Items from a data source
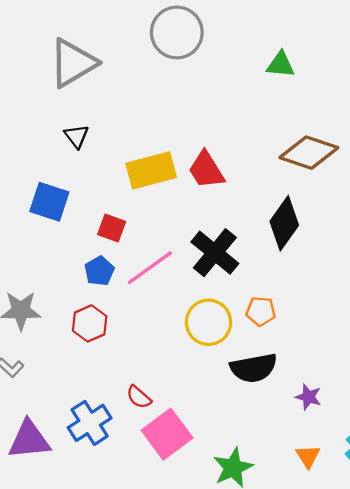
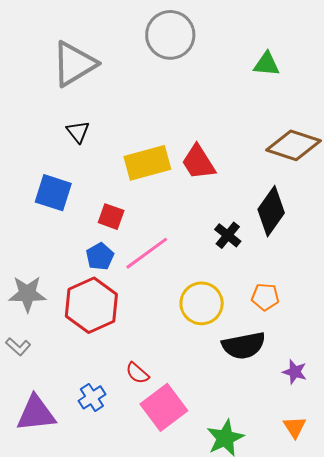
black cross: (215, 253) -> (228, 235), moved, size x0.6
orange pentagon: (261, 311) -> (265, 297), moved
red hexagon: (90, 323) -> (91, 305), size x1.6
blue cross: (90, 423) -> (92, 397), size x0.7

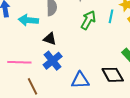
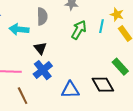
black triangle: (50, 39) -> (40, 48), turned 32

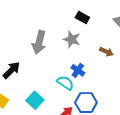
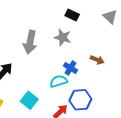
brown arrow: (106, 52) -> (97, 60), moved
cyan semicircle: (65, 83) -> (59, 81), turned -48

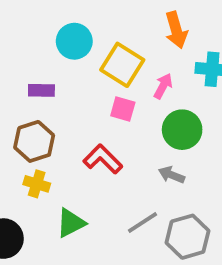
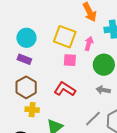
cyan circle: (74, 41) -> (26, 38), moved
purple rectangle: (41, 90) -> (24, 59), turned 32

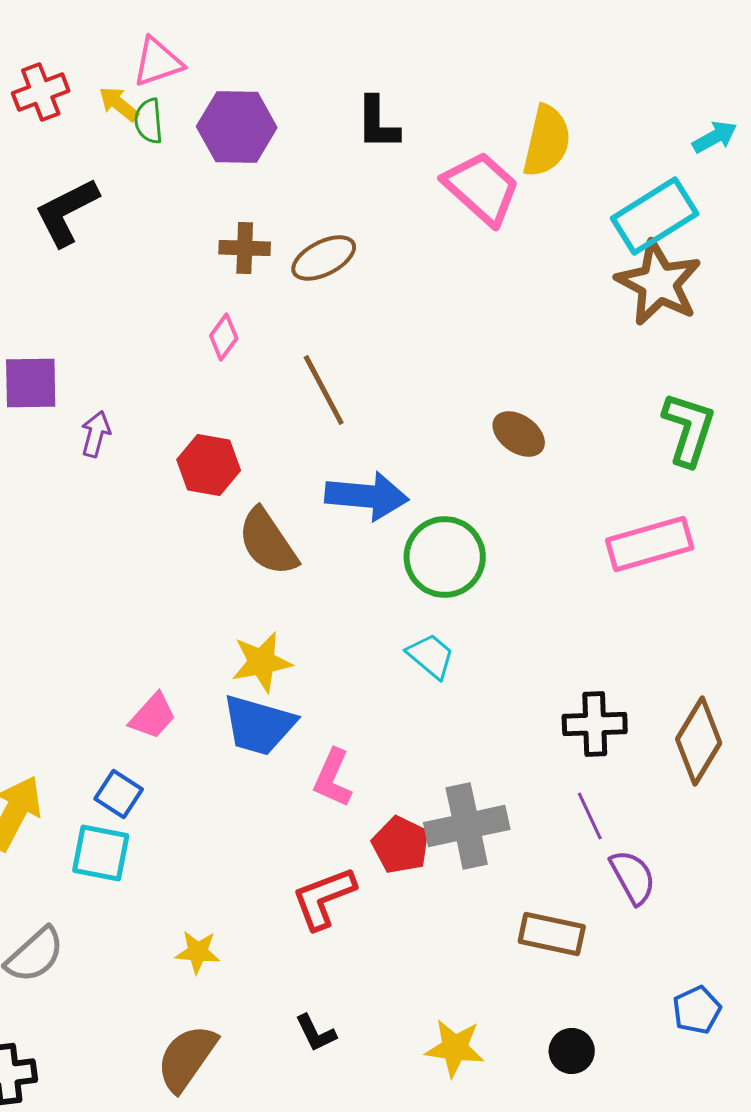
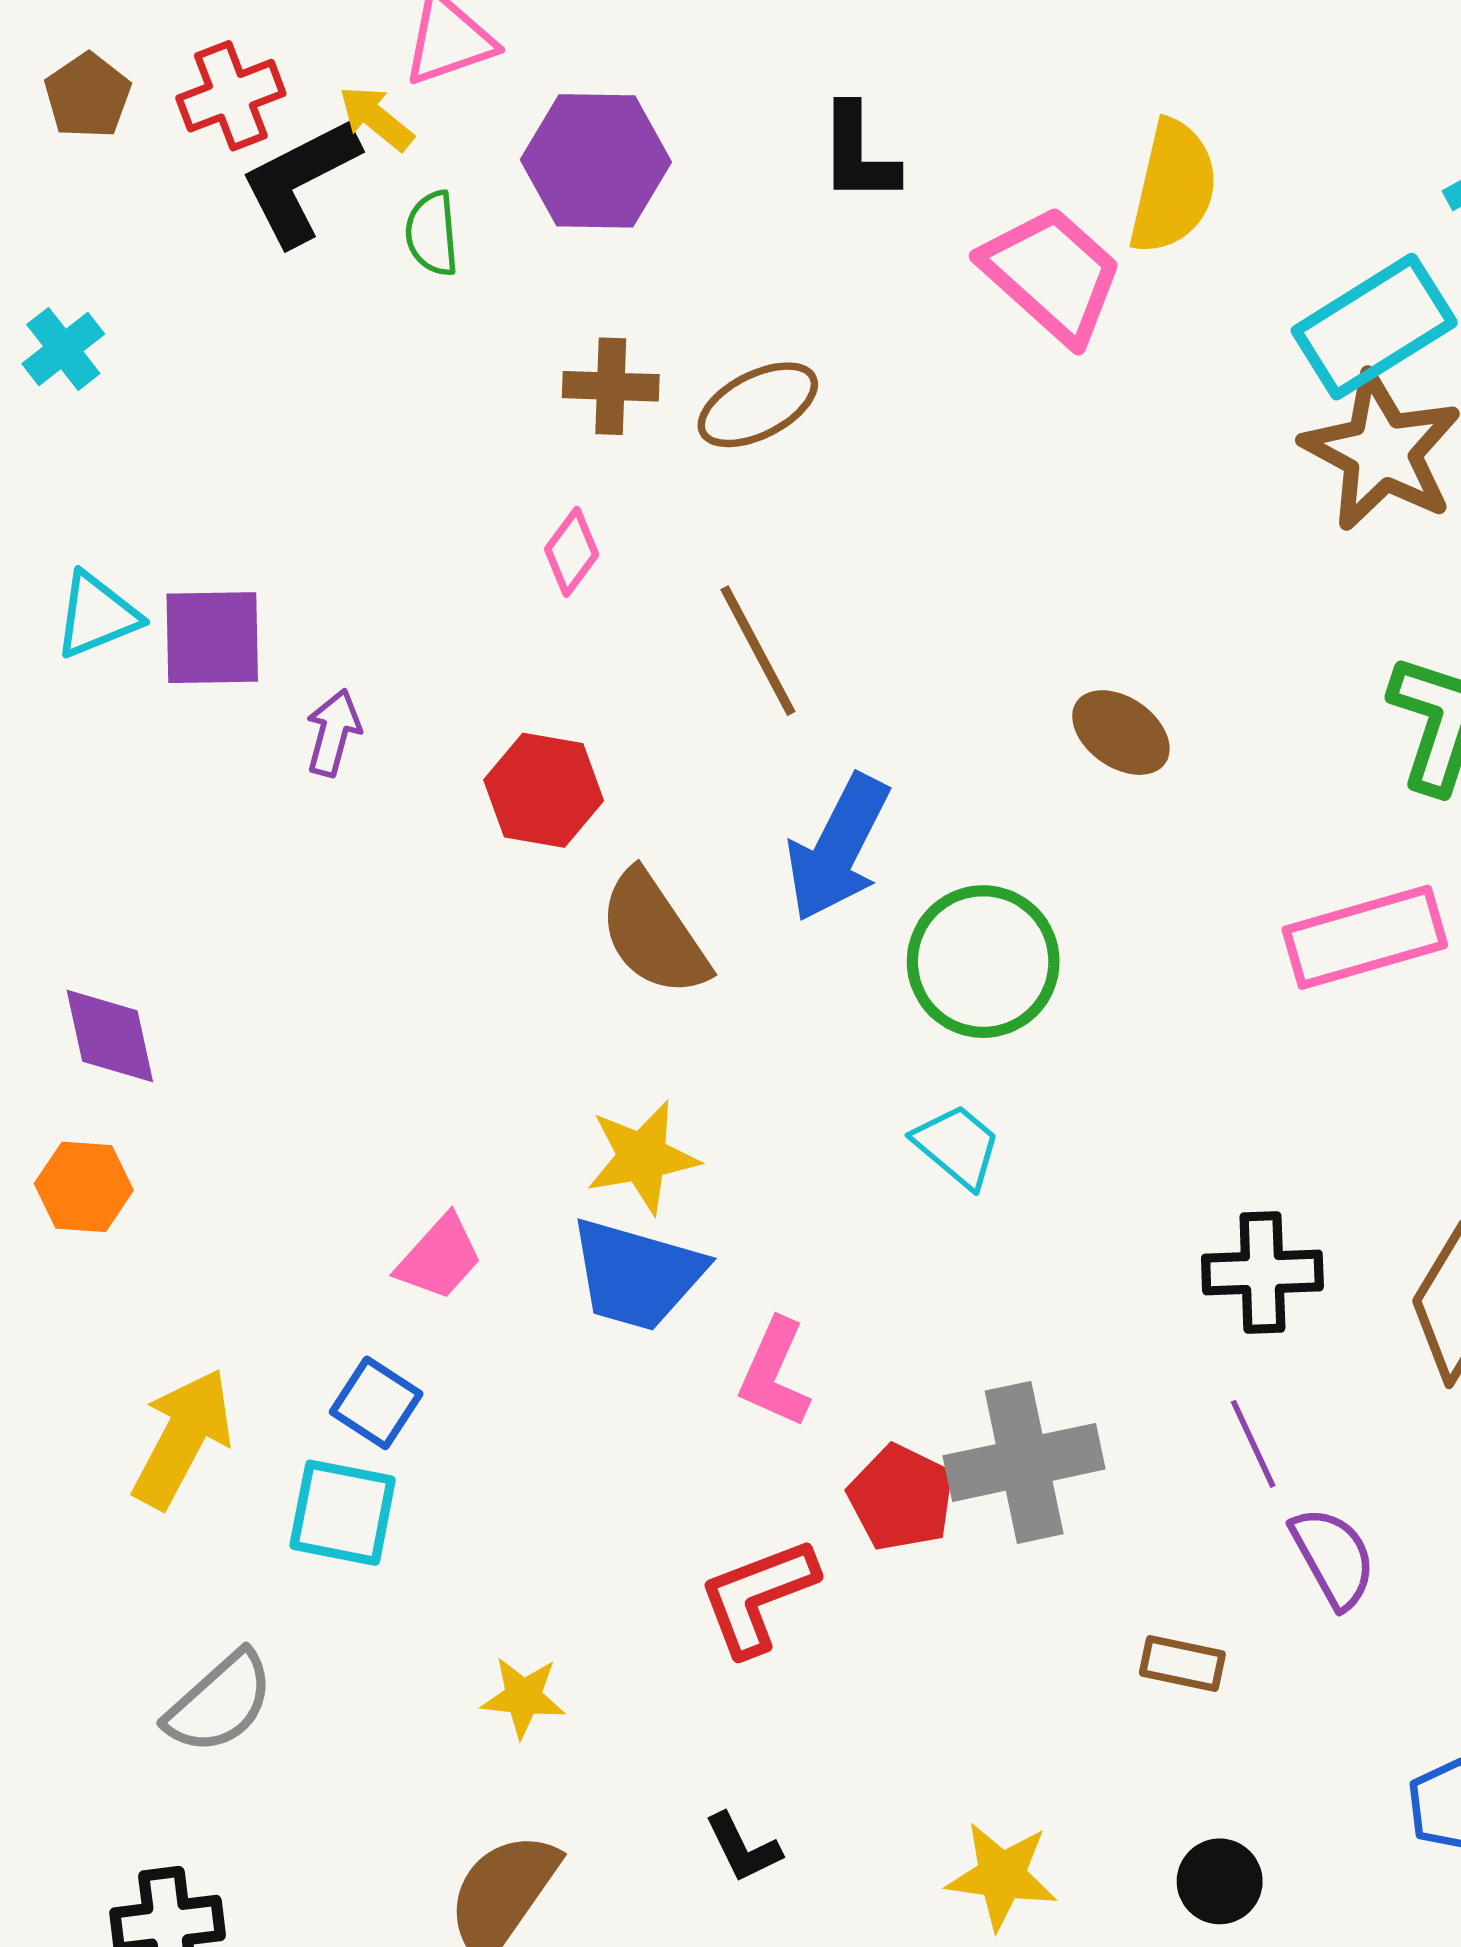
green semicircle: (149, 121) -> (432, 234), moved
black L-shape: (67, 212) -> (300, 181), moved
blue arrow: (367, 496) -> (838, 848), turned 112
brown rectangle: (552, 934) -> (1182, 1664), size x0.7

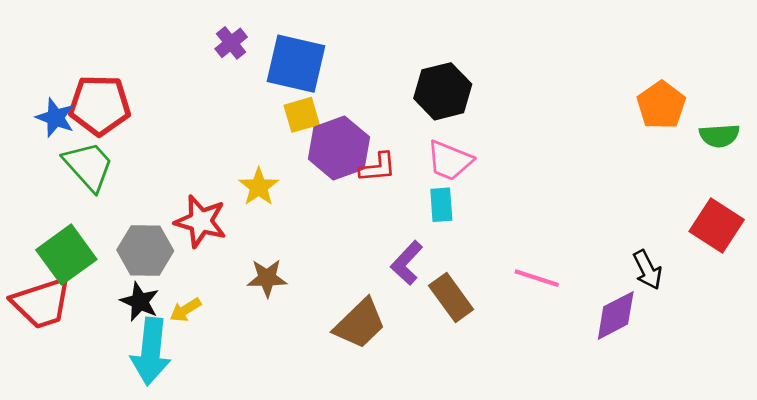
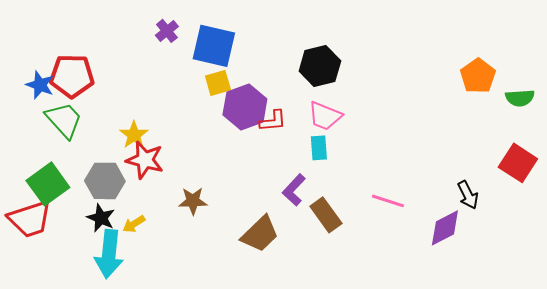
yellow star: (259, 187) -> (134, 135), moved

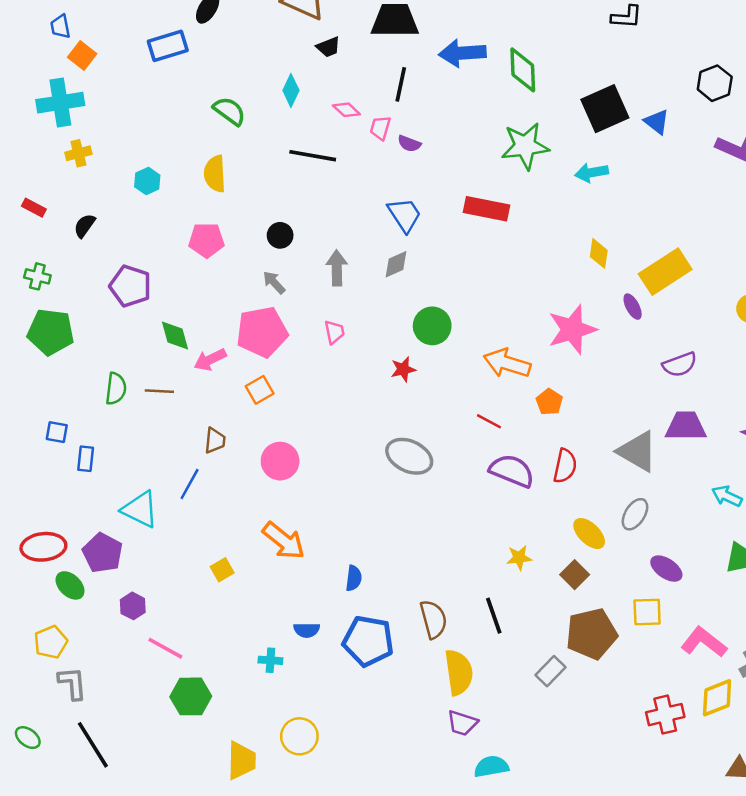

→ Your instructions
Repeat exactly the lines above, starting at the one that contains "purple rectangle: (41, 90)" and stopping at the last line of the entries, and leave out the pictures.

→ Exercise output
purple rectangle: (41, 90) -> (24, 59), turned 32

green semicircle: (149, 121) -> (432, 234), moved
black L-shape: (67, 212) -> (300, 181), moved
blue arrow: (367, 496) -> (838, 848), turned 112
brown rectangle: (552, 934) -> (1182, 1664), size x0.7

yellow star: (259, 187) -> (134, 135), moved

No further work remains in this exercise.